● WHAT YOU ARE ASKED TO DO
Using the records below, transcribe word for word the stretch from the line that contains "orange robot [496,232,530,296] -> none" through the line that contains "orange bowling pin [614,312,649,385] -> none", both end lines included, and nothing else.

● PROVIDED INFORMATION
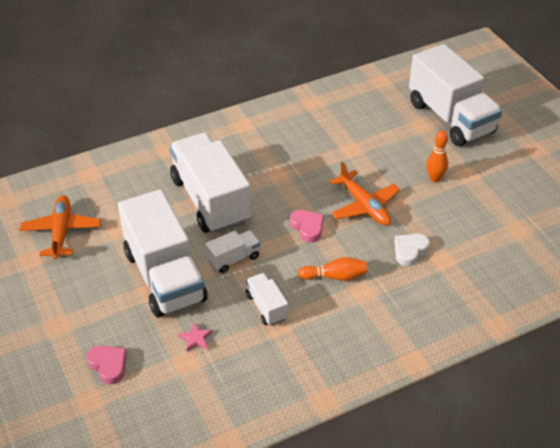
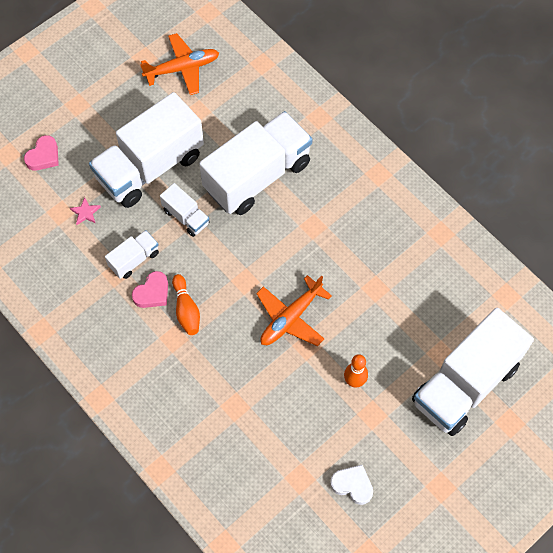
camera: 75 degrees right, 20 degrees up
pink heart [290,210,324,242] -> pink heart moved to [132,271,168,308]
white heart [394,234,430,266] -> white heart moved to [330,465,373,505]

---

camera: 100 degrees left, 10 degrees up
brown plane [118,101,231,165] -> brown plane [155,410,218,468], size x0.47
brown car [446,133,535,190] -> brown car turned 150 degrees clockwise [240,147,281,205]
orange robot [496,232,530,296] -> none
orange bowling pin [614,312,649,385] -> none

* * *

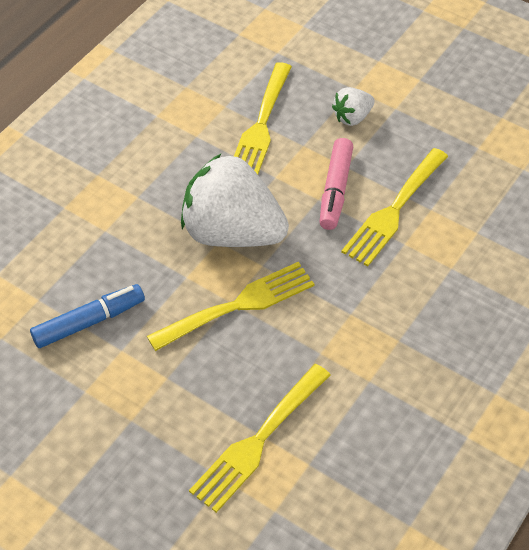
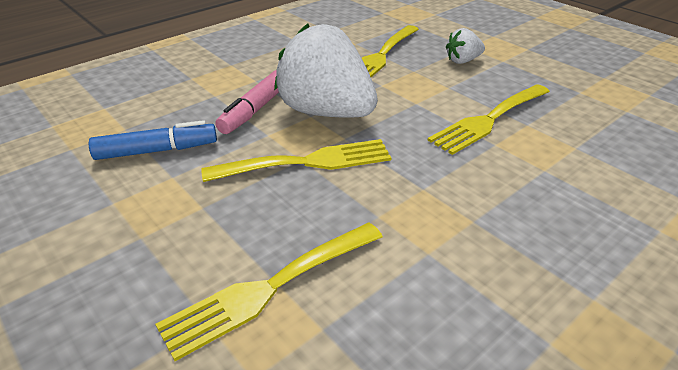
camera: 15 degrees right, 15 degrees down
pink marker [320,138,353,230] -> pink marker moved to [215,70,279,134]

● SOLUTION FOR THIS TASK
orange robot [496,232,530,296] -> none
orange bowling pin [614,312,649,385] -> none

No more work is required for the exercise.